═════ Stored data ═════

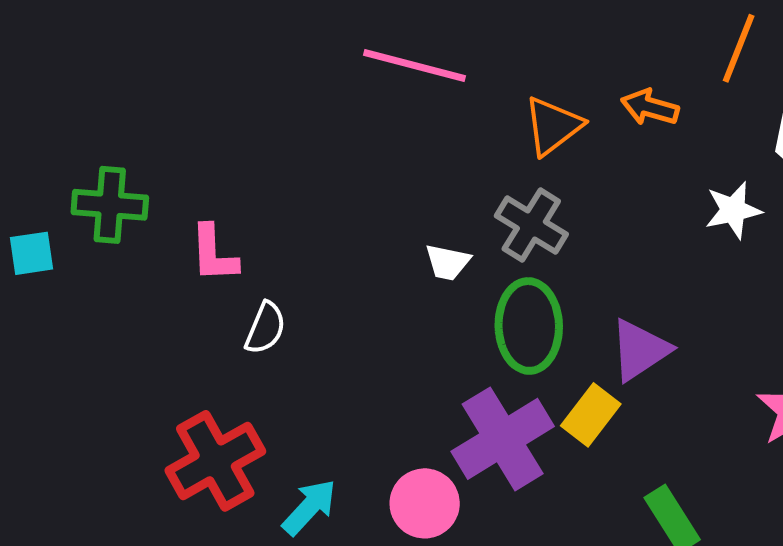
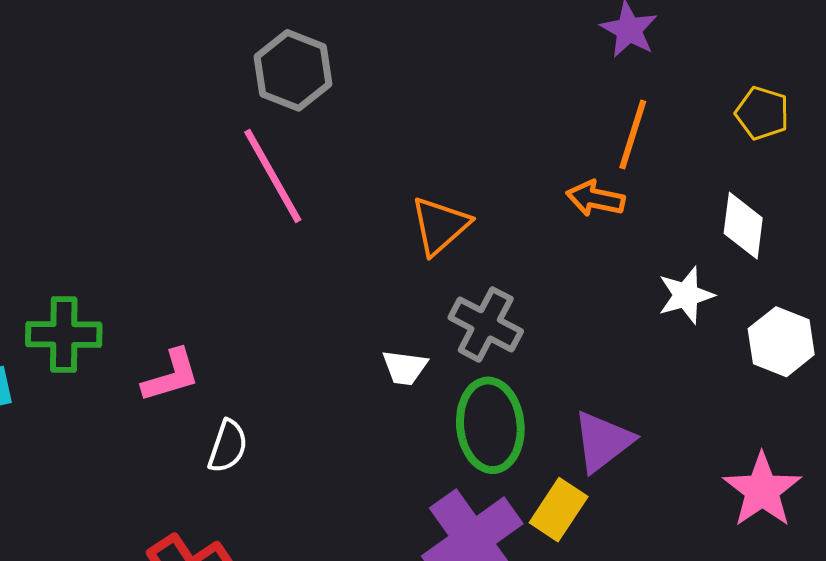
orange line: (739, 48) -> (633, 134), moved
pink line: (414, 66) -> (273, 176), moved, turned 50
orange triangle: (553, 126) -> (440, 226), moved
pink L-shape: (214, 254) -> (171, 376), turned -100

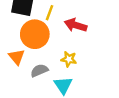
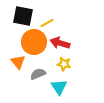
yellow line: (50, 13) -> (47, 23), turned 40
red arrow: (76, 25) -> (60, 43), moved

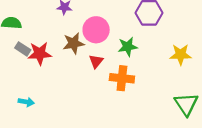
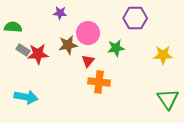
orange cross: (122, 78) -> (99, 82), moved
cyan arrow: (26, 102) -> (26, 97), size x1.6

═════
═════ Stored data ═════

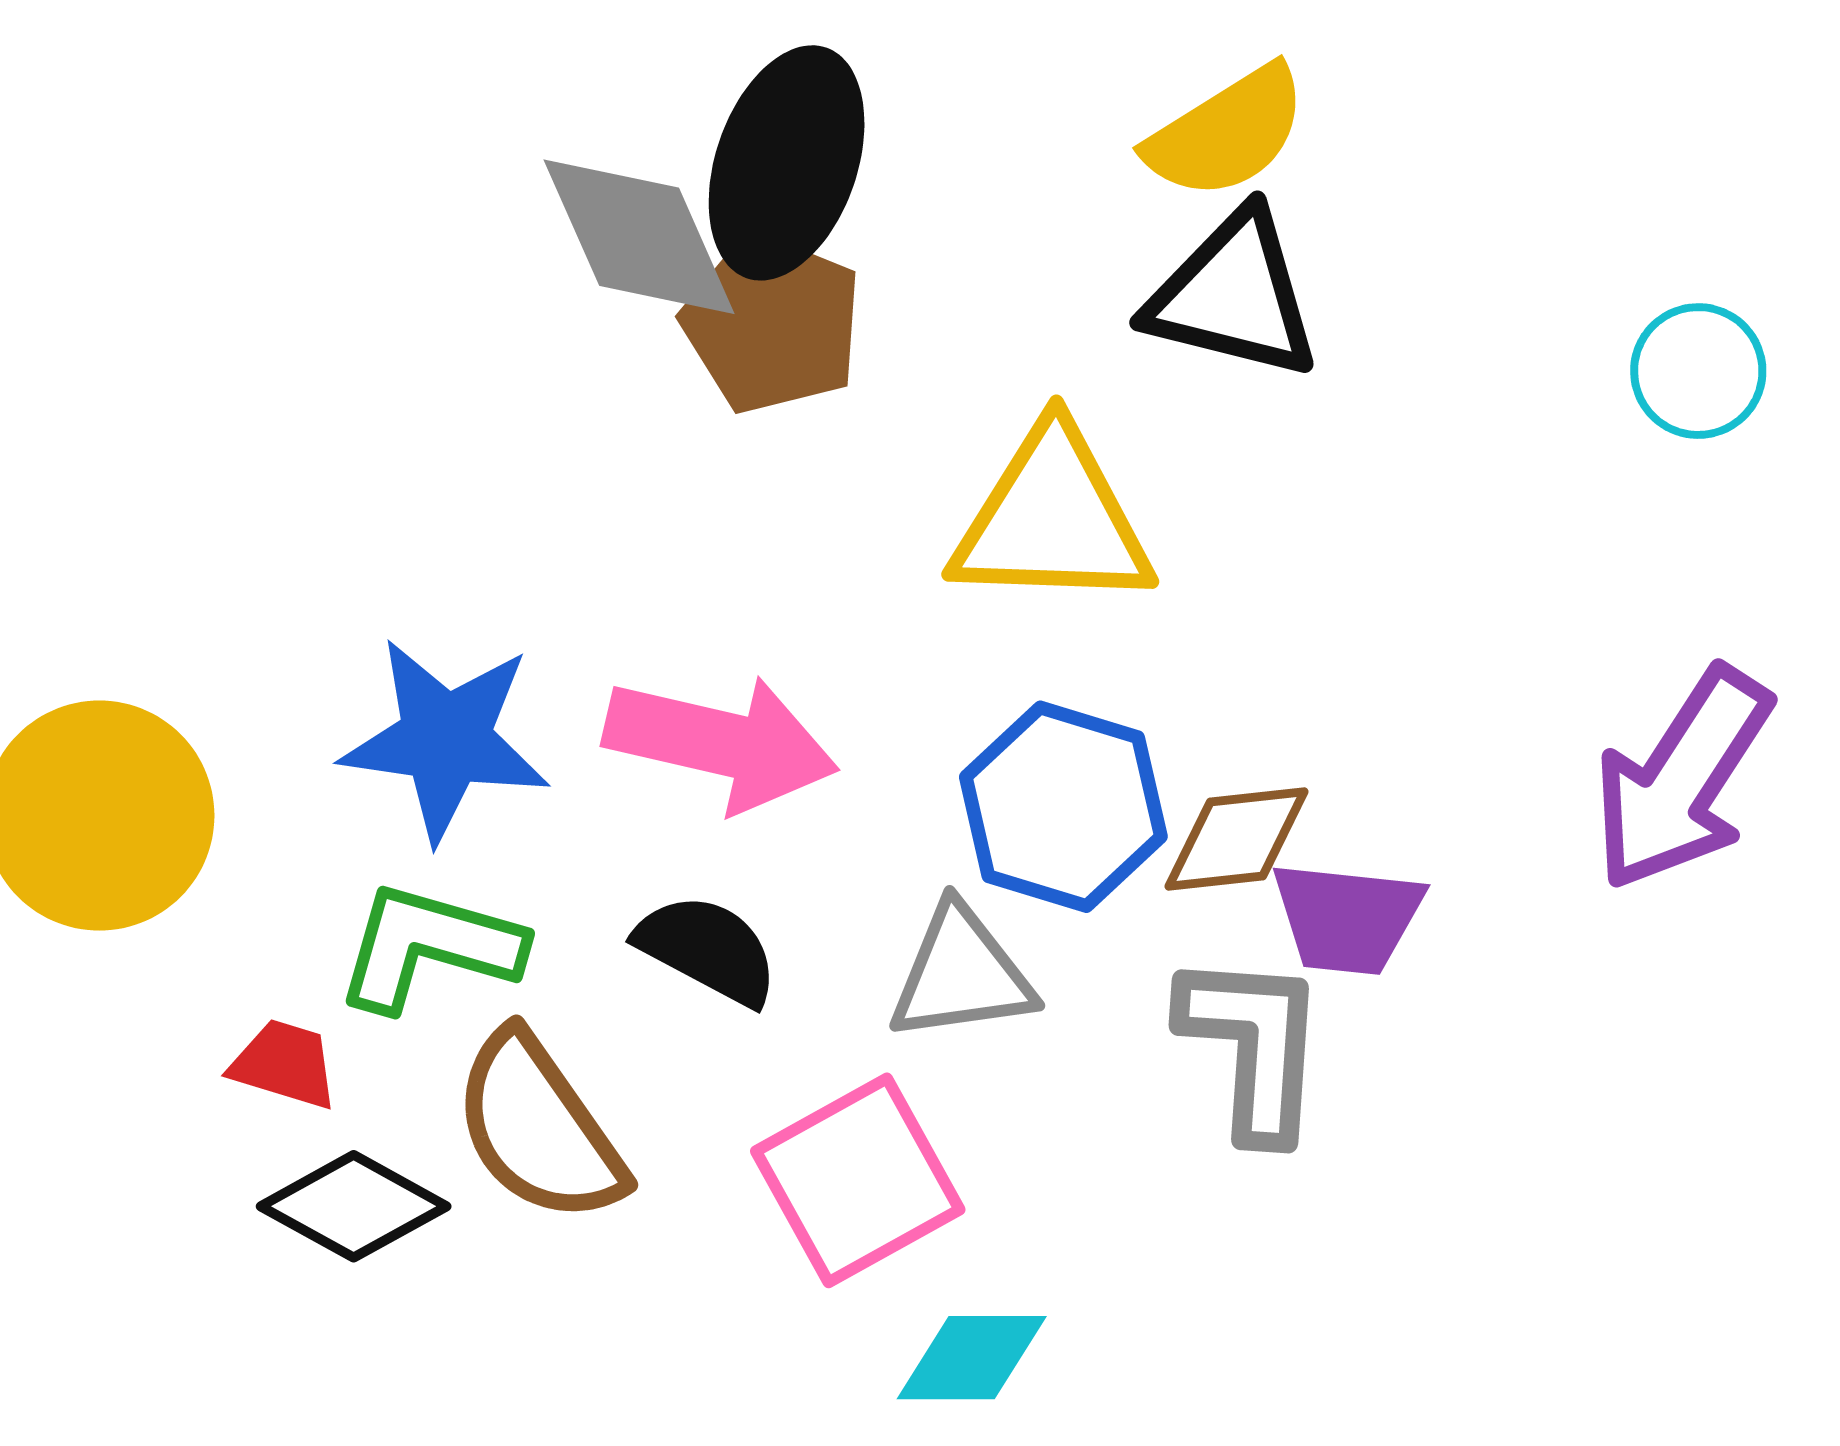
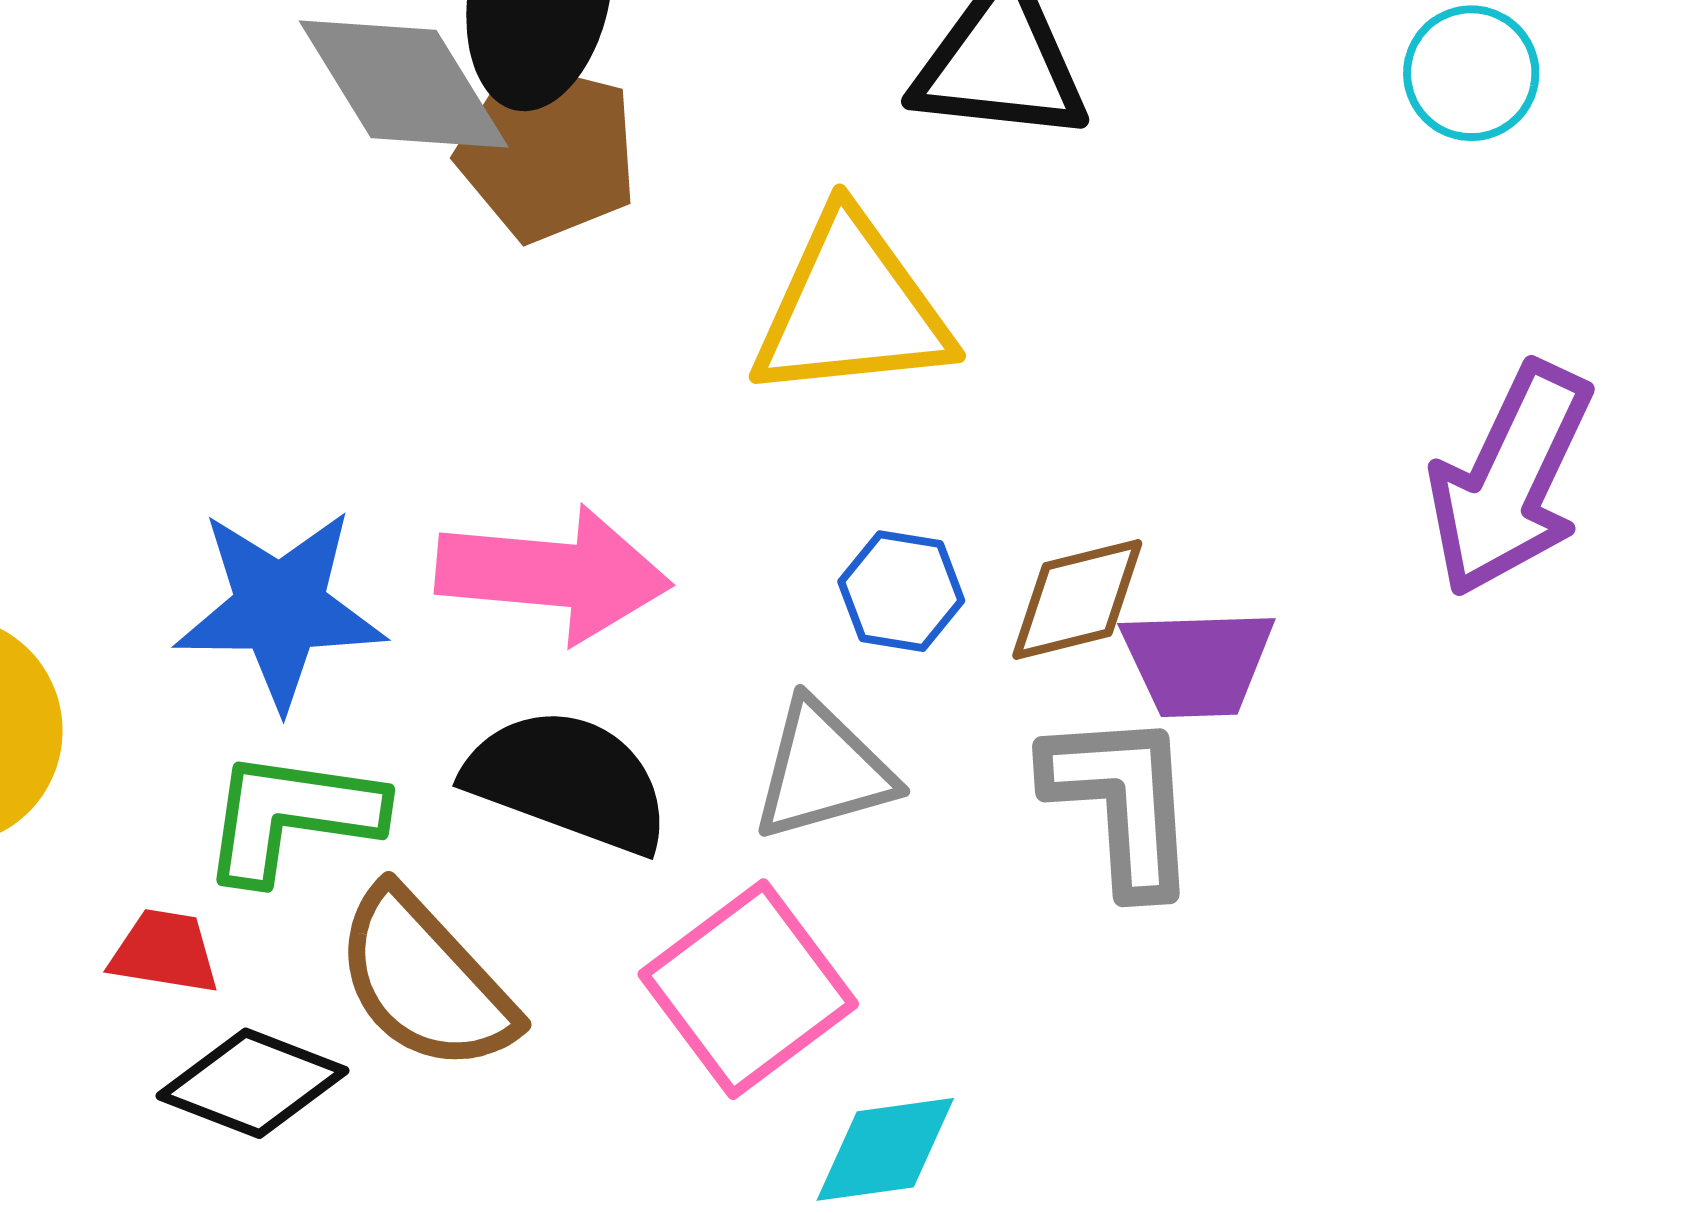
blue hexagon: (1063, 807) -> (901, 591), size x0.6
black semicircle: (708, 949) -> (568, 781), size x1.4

═════

> _Activity_
Copy exactly the lines of the listing above between the one holding "orange line: (739, 48) -> (633, 134), moved" and the one holding "cyan arrow: (26, 102) -> (26, 97), size x1.6", inclusive; omit all pictures.

> _Worked solution_
orange line: (739, 48) -> (633, 134), moved
pink line: (414, 66) -> (273, 176), moved, turned 50
orange triangle: (553, 126) -> (440, 226), moved
pink L-shape: (214, 254) -> (171, 376), turned -100

yellow line: (50, 13) -> (47, 23), turned 40
red arrow: (76, 25) -> (60, 43), moved

orange cross: (122, 78) -> (99, 82), moved
cyan arrow: (26, 102) -> (26, 97), size x1.6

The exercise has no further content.